— begin STORED DATA —

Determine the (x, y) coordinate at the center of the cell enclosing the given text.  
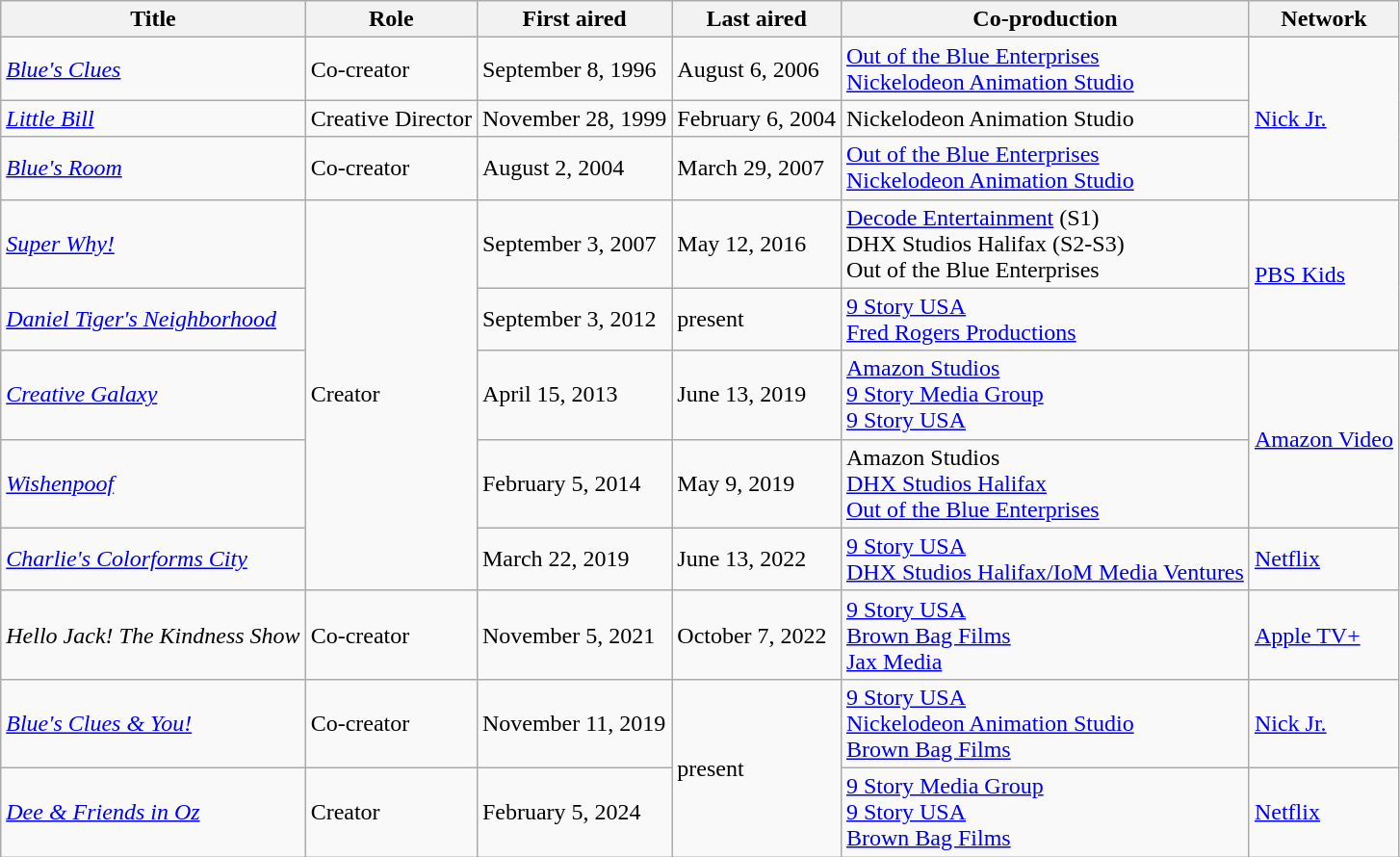
June 13, 2022 (757, 558)
Nickelodeon Animation Studio (1045, 118)
June 13, 2019 (757, 395)
Network (1323, 19)
Charlie's Colorforms City (153, 558)
First aired (574, 19)
Little Bill (153, 118)
Amazon StudiosDHX Studios HalifaxOut of the Blue Enterprises (1045, 483)
March 22, 2019 (574, 558)
May 9, 2019 (757, 483)
Blue's Clues & You! (153, 723)
November 11, 2019 (574, 723)
November 28, 1999 (574, 118)
September 3, 2012 (574, 320)
March 29, 2007 (757, 168)
Decode Entertainment (S1)DHX Studios Halifax (S2-S3)Out of the Blue Enterprises (1045, 244)
Daniel Tiger's Neighborhood (153, 320)
May 12, 2016 (757, 244)
October 7, 2022 (757, 635)
Super Why! (153, 244)
Blue's Clues (153, 69)
September 8, 1996 (574, 69)
Hello Jack! The Kindness Show (153, 635)
Amazon Studios9 Story Media Group9 Story USA (1045, 395)
Amazon Video (1323, 439)
September 3, 2007 (574, 244)
PBS Kids (1323, 275)
August 6, 2006 (757, 69)
Blue's Room (153, 168)
February 6, 2004 (757, 118)
Apple TV+ (1323, 635)
9 Story Media Group9 Story USABrown Bag Films (1045, 812)
9 Story USAFred Rogers Productions (1045, 320)
Title (153, 19)
Creative Galaxy (153, 395)
August 2, 2004 (574, 168)
Role (391, 19)
9 Story USANickelodeon Animation StudioBrown Bag Films (1045, 723)
February 5, 2014 (574, 483)
9 Story USABrown Bag FilmsJax Media (1045, 635)
Wishenpoof (153, 483)
Last aired (757, 19)
November 5, 2021 (574, 635)
Creative Director (391, 118)
Co-production (1045, 19)
February 5, 2024 (574, 812)
9 Story USADHX Studios Halifax/IoM Media Ventures (1045, 558)
Dee & Friends in Oz (153, 812)
April 15, 2013 (574, 395)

— end STORED DATA —

→ EXERCISE DIRECTIONS
Copy every line above word for word, from first to last, and omit the picture.

→ ANSWER TO THE TASK
Determine the (x, y) coordinate at the center of the cell enclosing the given text.  
June 13, 2022 (757, 558)
Nickelodeon Animation Studio (1045, 118)
June 13, 2019 (757, 395)
Network (1323, 19)
Charlie's Colorforms City (153, 558)
First aired (574, 19)
Little Bill (153, 118)
Amazon StudiosDHX Studios HalifaxOut of the Blue Enterprises (1045, 483)
March 22, 2019 (574, 558)
May 9, 2019 (757, 483)
Blue's Clues & You! (153, 723)
November 11, 2019 (574, 723)
November 28, 1999 (574, 118)
September 3, 2012 (574, 320)
March 29, 2007 (757, 168)
Decode Entertainment (S1)DHX Studios Halifax (S2-S3)Out of the Blue Enterprises (1045, 244)
Daniel Tiger's Neighborhood (153, 320)
May 12, 2016 (757, 244)
October 7, 2022 (757, 635)
Super Why! (153, 244)
Blue's Clues (153, 69)
September 8, 1996 (574, 69)
Hello Jack! The Kindness Show (153, 635)
Amazon Studios9 Story Media Group9 Story USA (1045, 395)
Amazon Video (1323, 439)
September 3, 2007 (574, 244)
PBS Kids (1323, 275)
August 6, 2006 (757, 69)
Blue's Room (153, 168)
February 6, 2004 (757, 118)
Apple TV+ (1323, 635)
9 Story Media Group9 Story USABrown Bag Films (1045, 812)
9 Story USAFred Rogers Productions (1045, 320)
Title (153, 19)
Creative Galaxy (153, 395)
August 2, 2004 (574, 168)
Role (391, 19)
9 Story USANickelodeon Animation StudioBrown Bag Films (1045, 723)
February 5, 2014 (574, 483)
9 Story USABrown Bag FilmsJax Media (1045, 635)
Wishenpoof (153, 483)
Last aired (757, 19)
November 5, 2021 (574, 635)
Creative Director (391, 118)
Co-production (1045, 19)
February 5, 2024 (574, 812)
9 Story USADHX Studios Halifax/IoM Media Ventures (1045, 558)
Dee & Friends in Oz (153, 812)
April 15, 2013 (574, 395)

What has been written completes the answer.